= Beginning of Section =

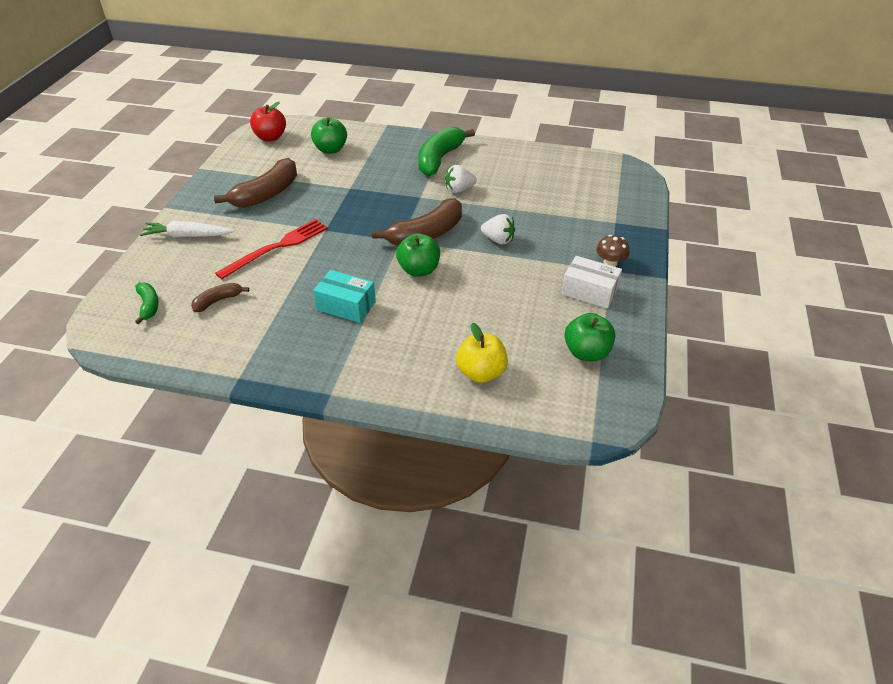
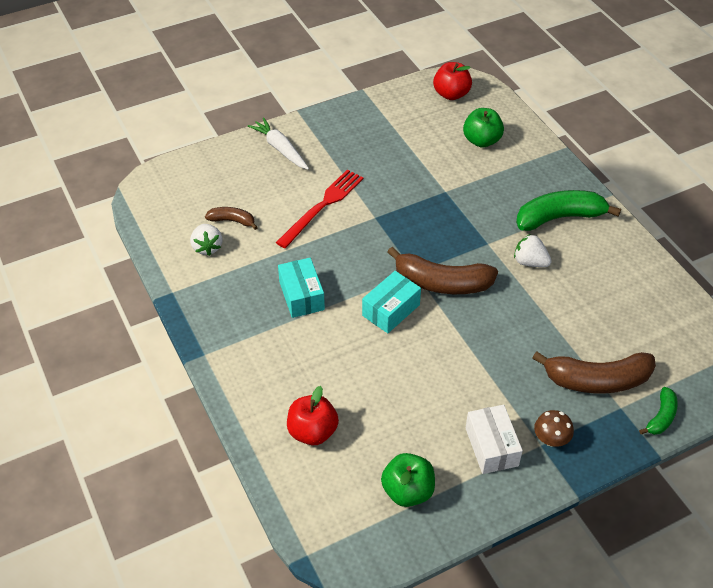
camera: 50 degrees right, 5 degrees up
(149, 305) = (191, 190): green banana -> green banana (661, 417)
(267, 194) = (377, 150): brown banana -> brown banana (597, 380)
(277, 247) = (322, 206): red fork -> red fork turned 60 degrees counterclockwise
(419, 270) = (391, 310): green apple -> turquoise box
(481, 373) = (312, 432): yellow apple -> red apple
(498, 240) = (490, 336): white strawberry -> white strawberry (207, 247)

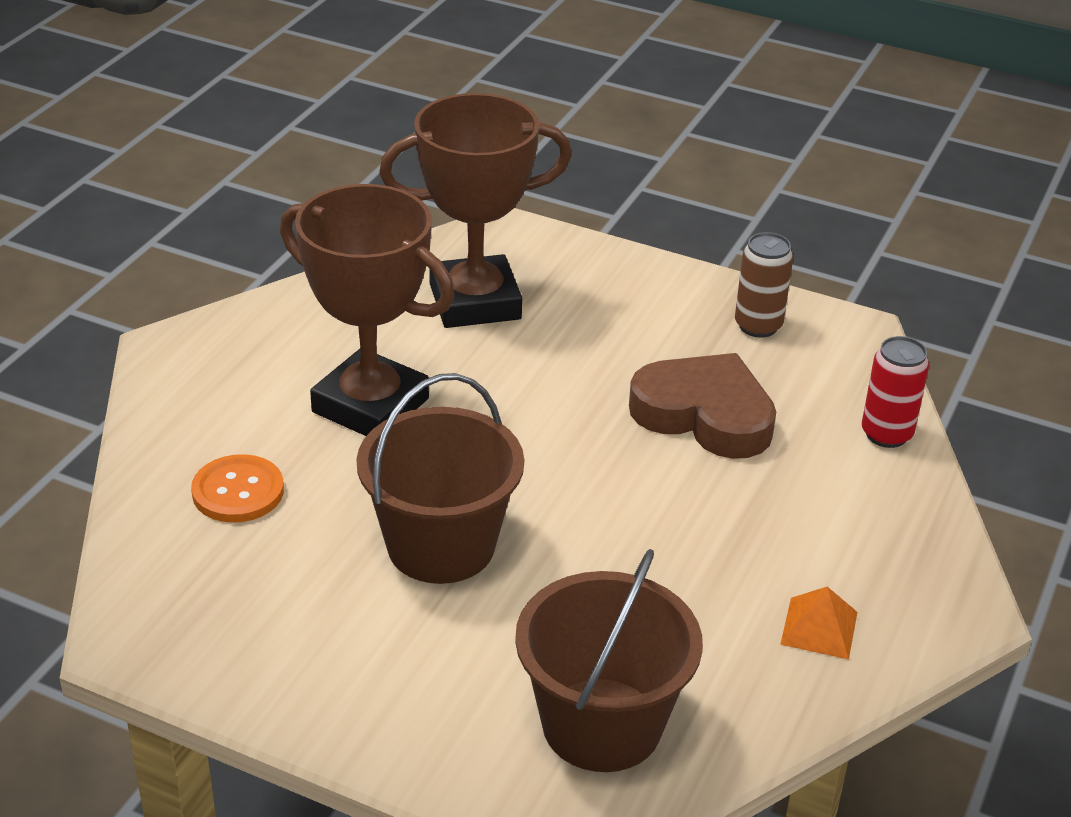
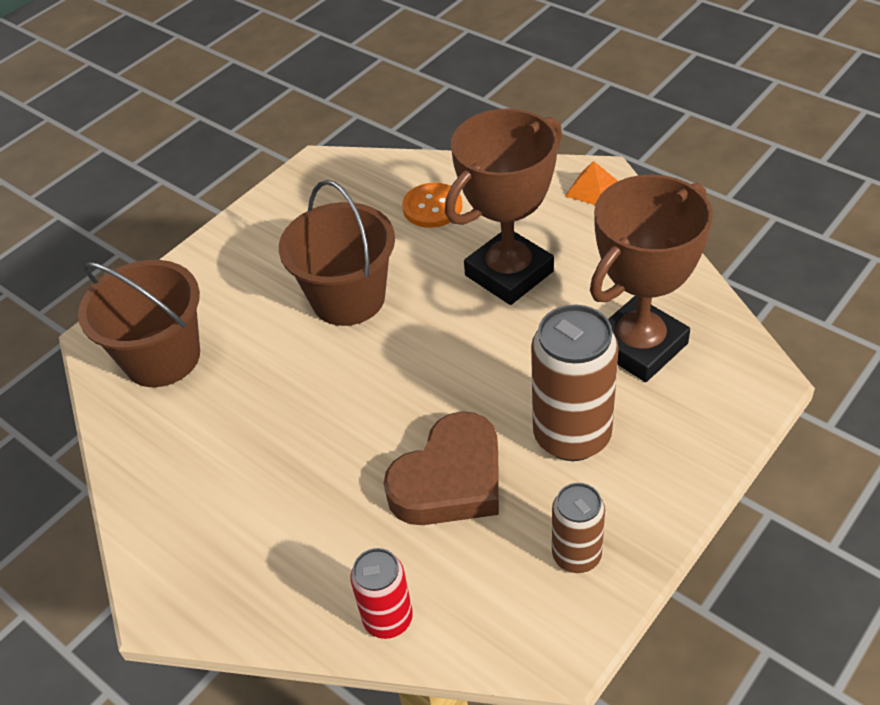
camera: 110 degrees right, 10 degrees up
(475, 301) = (640, 346): brown trophy -> brown trophy turned 45 degrees clockwise
(615, 338) = (572, 436): none -> brown can
(819, 628) = (187, 496): orange pyramid -> orange pyramid (592, 189)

= End of Section =

### WORK INSTRUCTIONS
Your answer must be an exact copy of the records, without the pictures.

### EXERCISE SOLUTION
camera: 50 degrees right, 5 degrees up
(149, 305) = (191, 190): green banana -> green banana (661, 417)
(267, 194) = (377, 150): brown banana -> brown banana (597, 380)
(277, 247) = (322, 206): red fork -> red fork turned 60 degrees counterclockwise
(419, 270) = (391, 310): green apple -> turquoise box
(481, 373) = (312, 432): yellow apple -> red apple
(498, 240) = (490, 336): white strawberry -> white strawberry (207, 247)

camera: 110 degrees right, 10 degrees up
(475, 301) = (640, 346): brown trophy -> brown trophy turned 45 degrees clockwise
(615, 338) = (572, 436): none -> brown can
(819, 628) = (187, 496): orange pyramid -> orange pyramid (592, 189)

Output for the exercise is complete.